Description of the task:
Take from the material every line that contains the word "left".
□ □ □ □ □
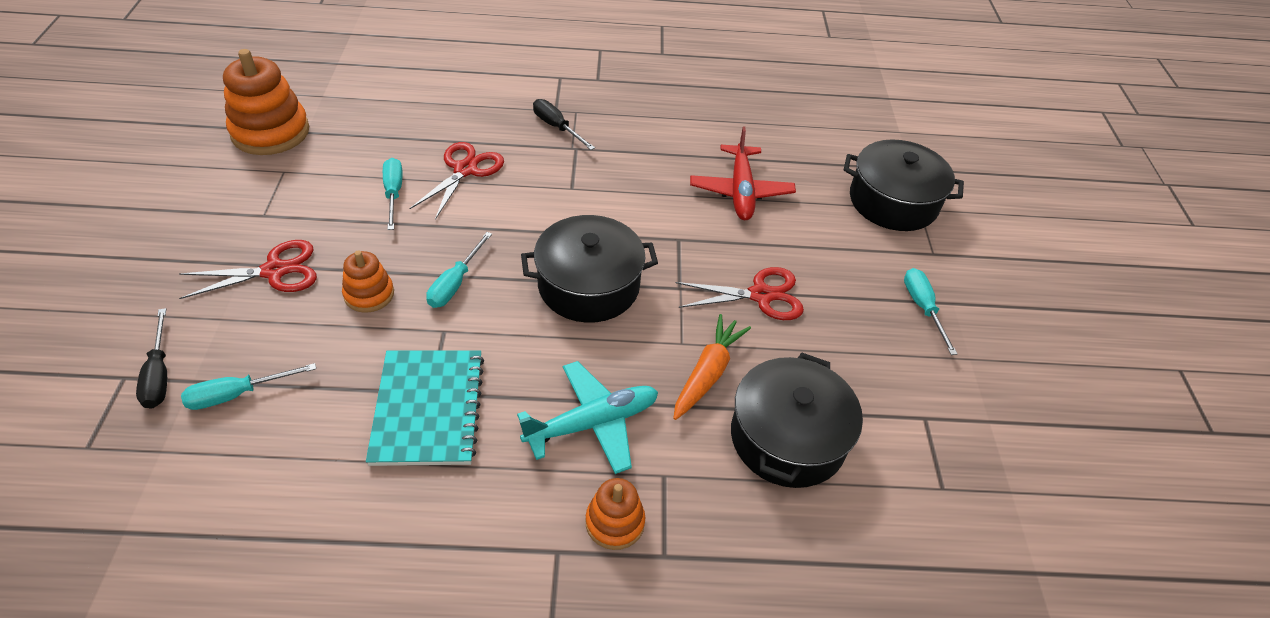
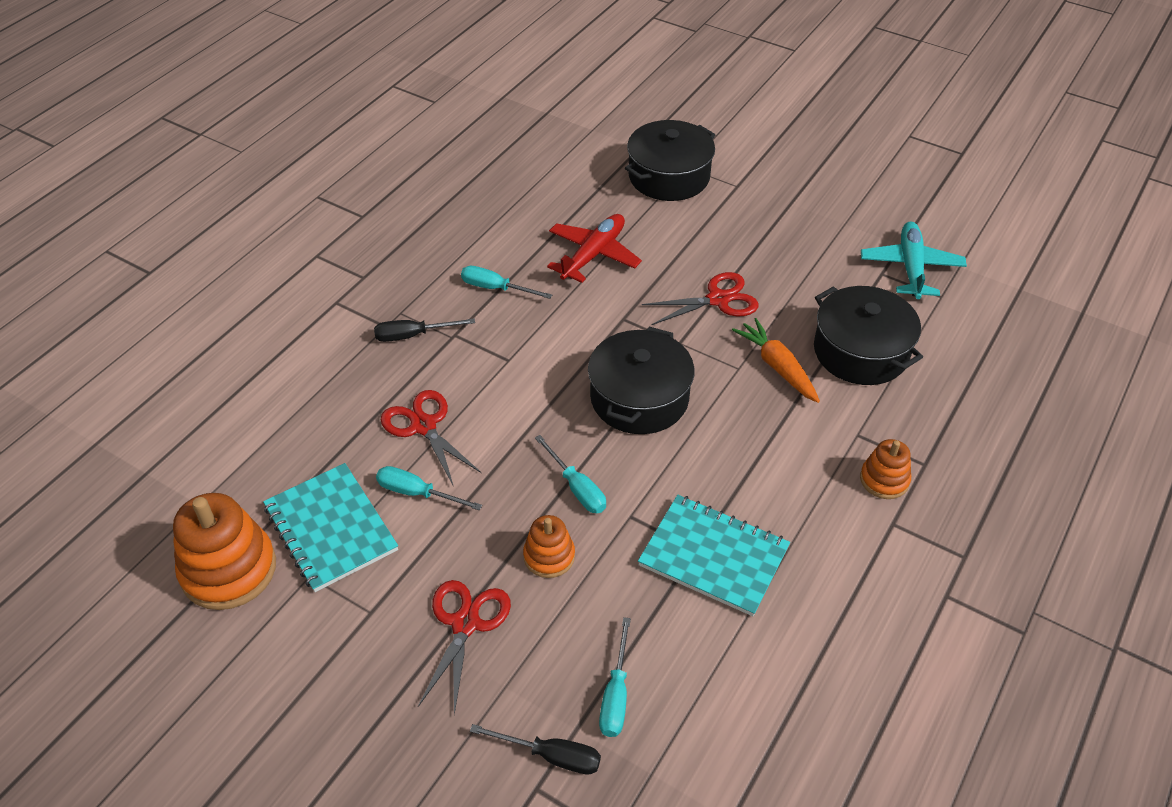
camera: 55 degrees left, 0 degrees up
(333, 164) = (331, 528): none -> turquoise notebook
(592, 423) = (787, 455): turquoise plane -> turquoise plane (911, 267)
(740, 191) = (593, 255): red plane -> red plane turned 90 degrees counterclockwise
(761, 295) = (718, 299): red scissors -> red scissors turned 45 degrees clockwise
(922, 308) = (785, 220): turquoise screwdriver -> turquoise screwdriver (495, 288)

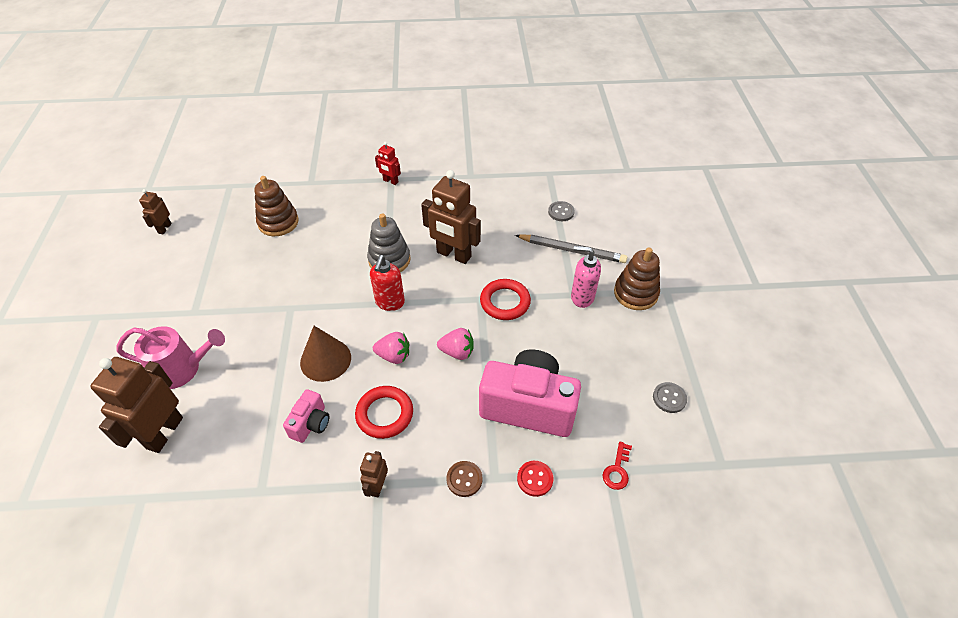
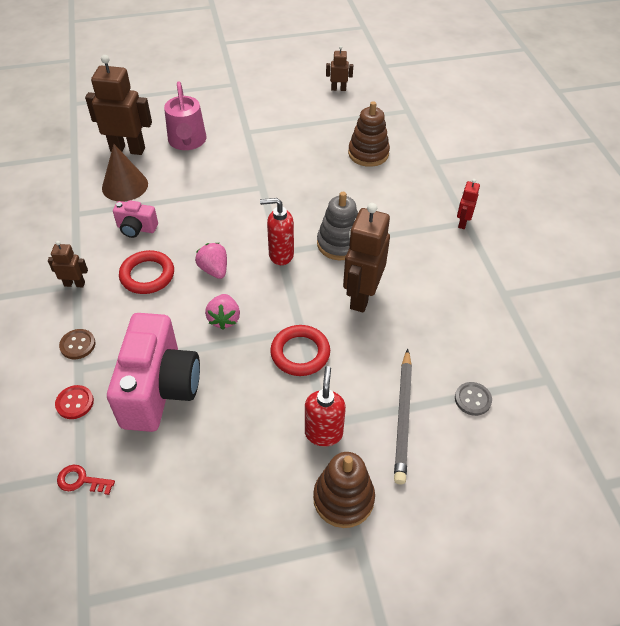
camera: 80 degrees right, 0 degrees up
(325, 360) = (205, 223): brown cone -> brown cone (125, 186)
(394, 356) = (214, 270): pink strawberry -> pink strawberry turned 150 degrees clockwise
(581, 297) = (323, 433): pink soap dispenser -> red soap dispenser
(669, 398) = (176, 540): grey button -> none

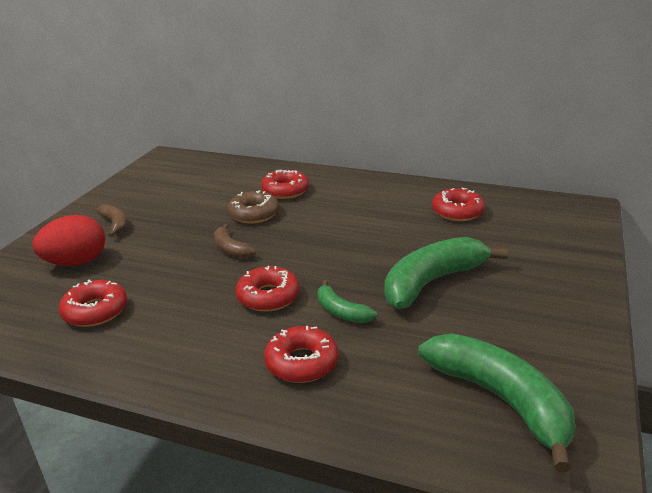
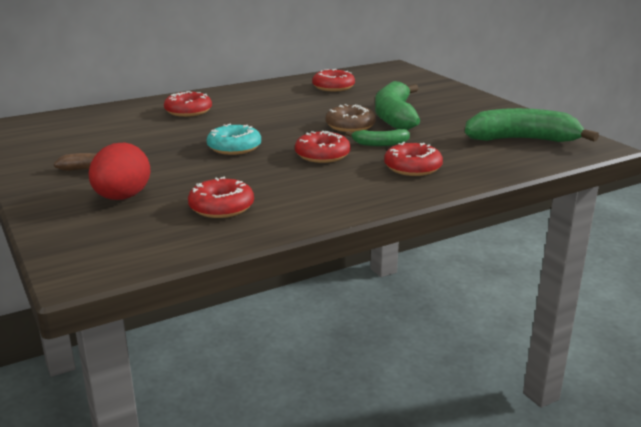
camera: 50 degrees left, 5 degrees down
(231, 249) = (234, 147): brown banana -> turquoise donut
(254, 214) = (199, 128): brown donut -> brown donut (350, 126)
□ □ □ □ □
Solution to this exercise:
camera: 55 degrees left, 0 degrees up
camera: 50 degrees left, 5 degrees down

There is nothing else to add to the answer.